[DATA SHOWN Boundary: Start]

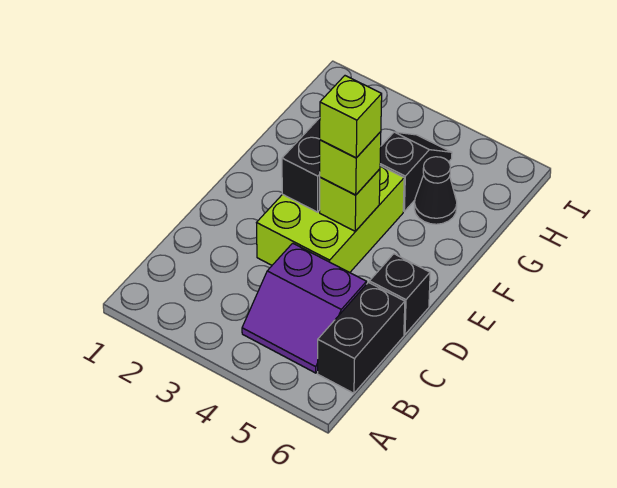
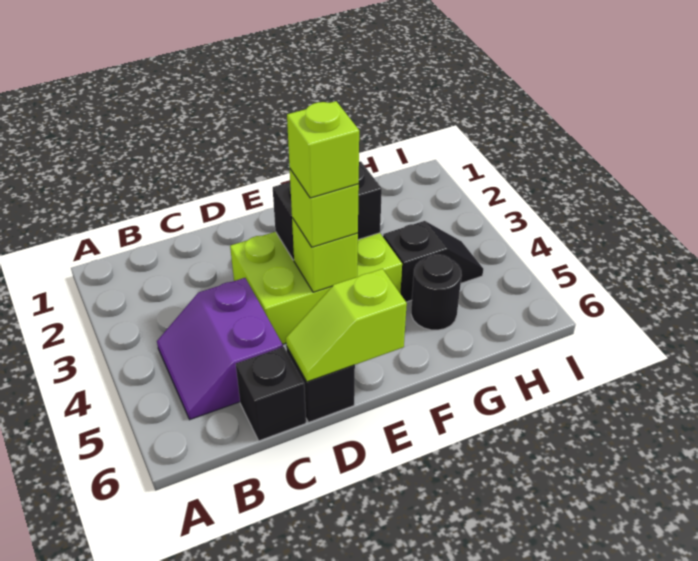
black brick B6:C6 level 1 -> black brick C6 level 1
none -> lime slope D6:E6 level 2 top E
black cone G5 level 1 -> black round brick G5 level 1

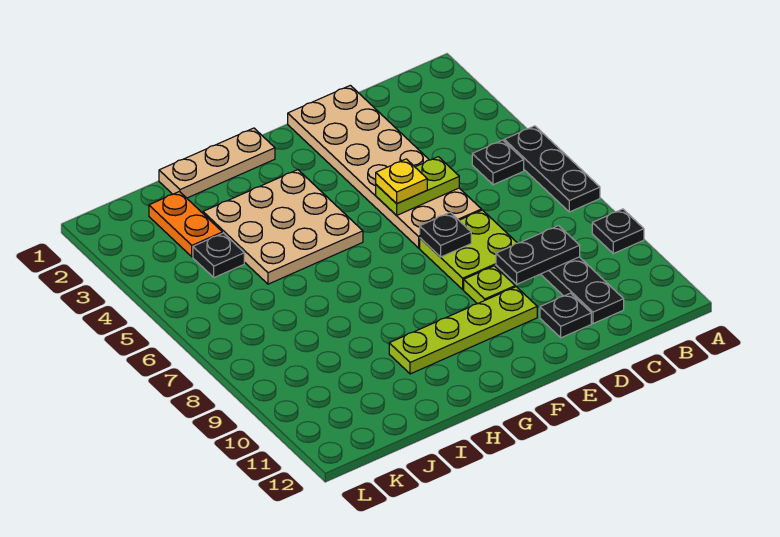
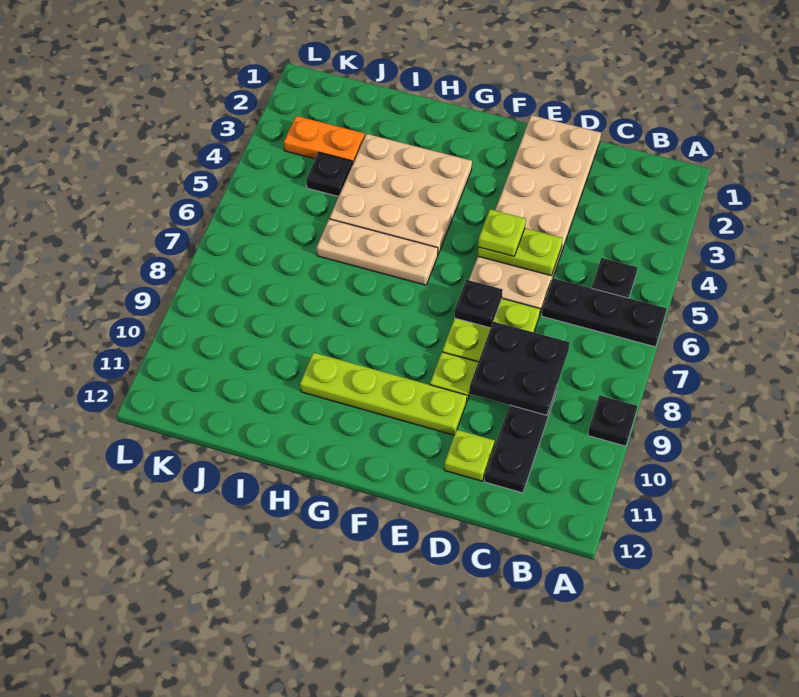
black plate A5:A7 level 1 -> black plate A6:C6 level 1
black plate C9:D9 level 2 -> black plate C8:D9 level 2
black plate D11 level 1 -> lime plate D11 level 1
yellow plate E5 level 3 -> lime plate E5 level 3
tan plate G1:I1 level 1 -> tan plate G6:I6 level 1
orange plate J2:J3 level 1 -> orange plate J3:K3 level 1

[DATA SHOWN Boundary: End]

--- WORK ITEM ---
Reproduce the listing above exactly, but skip the pictures.

--- SOLUTION FOR THIS TASK ---
black brick B6:C6 level 1 -> black brick C6 level 1
none -> lime slope D6:E6 level 2 top E
black cone G5 level 1 -> black round brick G5 level 1

black plate A5:A7 level 1 -> black plate A6:C6 level 1
black plate C9:D9 level 2 -> black plate C8:D9 level 2
black plate D11 level 1 -> lime plate D11 level 1
yellow plate E5 level 3 -> lime plate E5 level 3
tan plate G1:I1 level 1 -> tan plate G6:I6 level 1
orange plate J2:J3 level 1 -> orange plate J3:K3 level 1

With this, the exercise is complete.